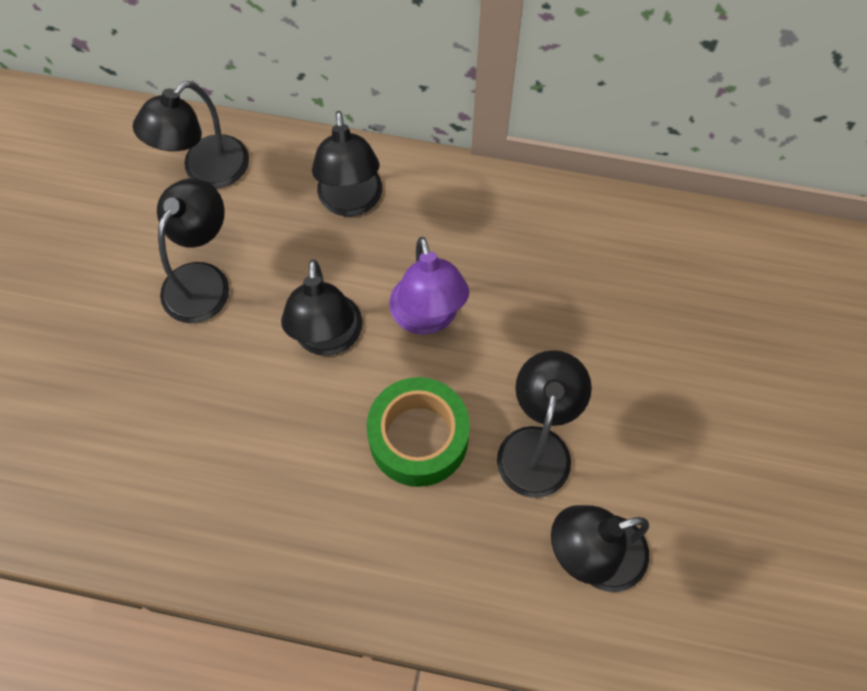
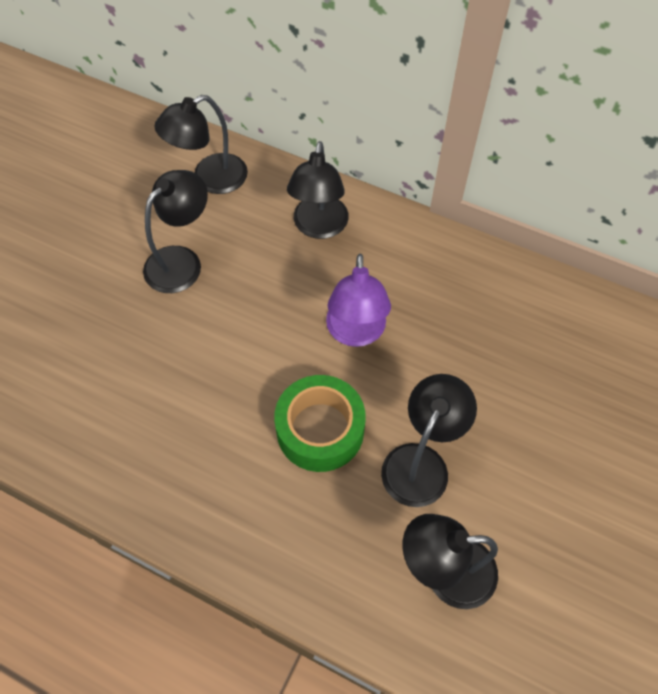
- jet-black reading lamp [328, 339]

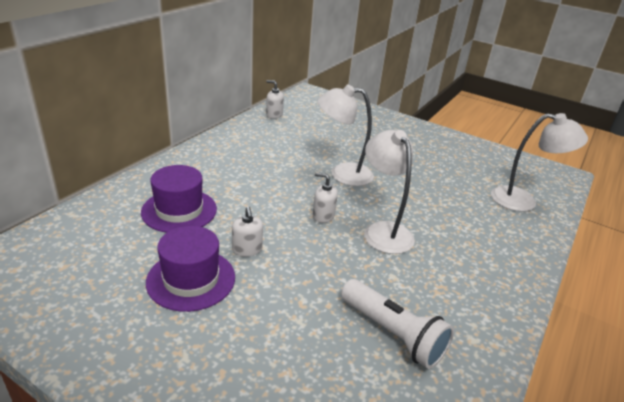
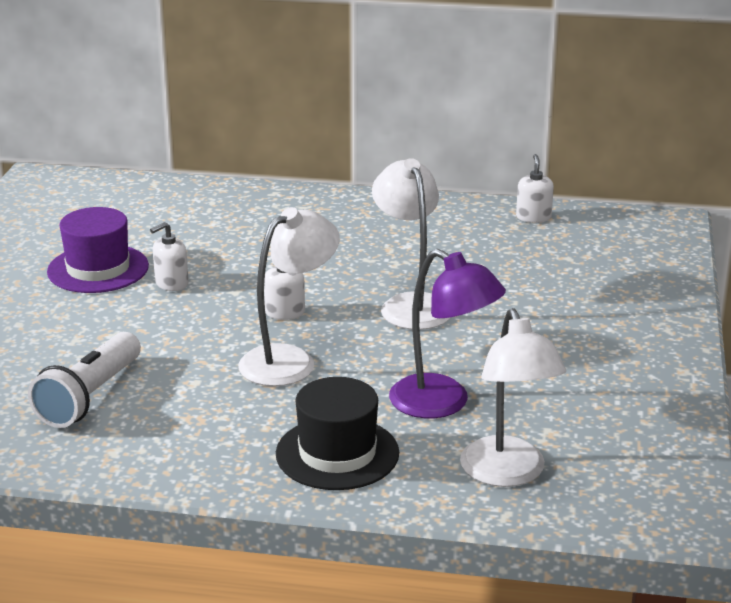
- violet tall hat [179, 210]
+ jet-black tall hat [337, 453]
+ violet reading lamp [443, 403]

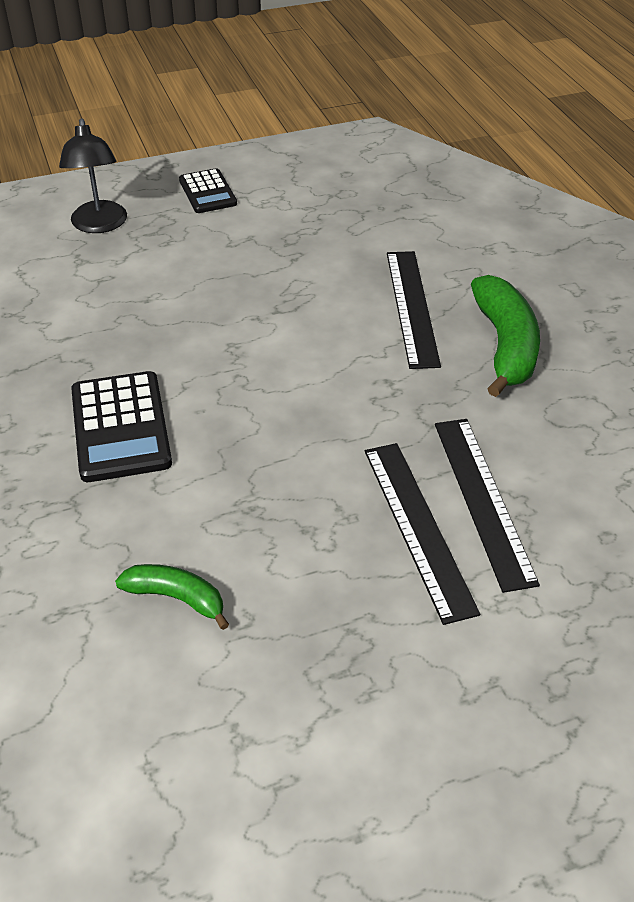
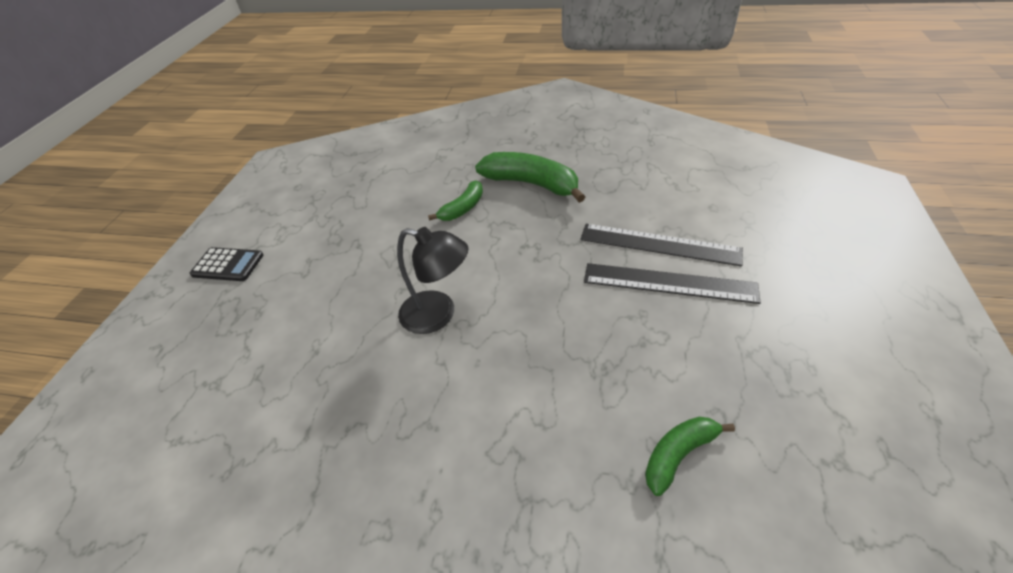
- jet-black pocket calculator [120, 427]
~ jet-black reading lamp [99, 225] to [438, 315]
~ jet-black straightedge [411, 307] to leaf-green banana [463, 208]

■ Exercise requirements: Without including any pictures, please restate all the records exactly.

■ Result of the exercise:
- jet-black reading lamp [328, 339]

- violet tall hat [179, 210]
+ jet-black tall hat [337, 453]
+ violet reading lamp [443, 403]

- jet-black pocket calculator [120, 427]
~ jet-black reading lamp [99, 225] to [438, 315]
~ jet-black straightedge [411, 307] to leaf-green banana [463, 208]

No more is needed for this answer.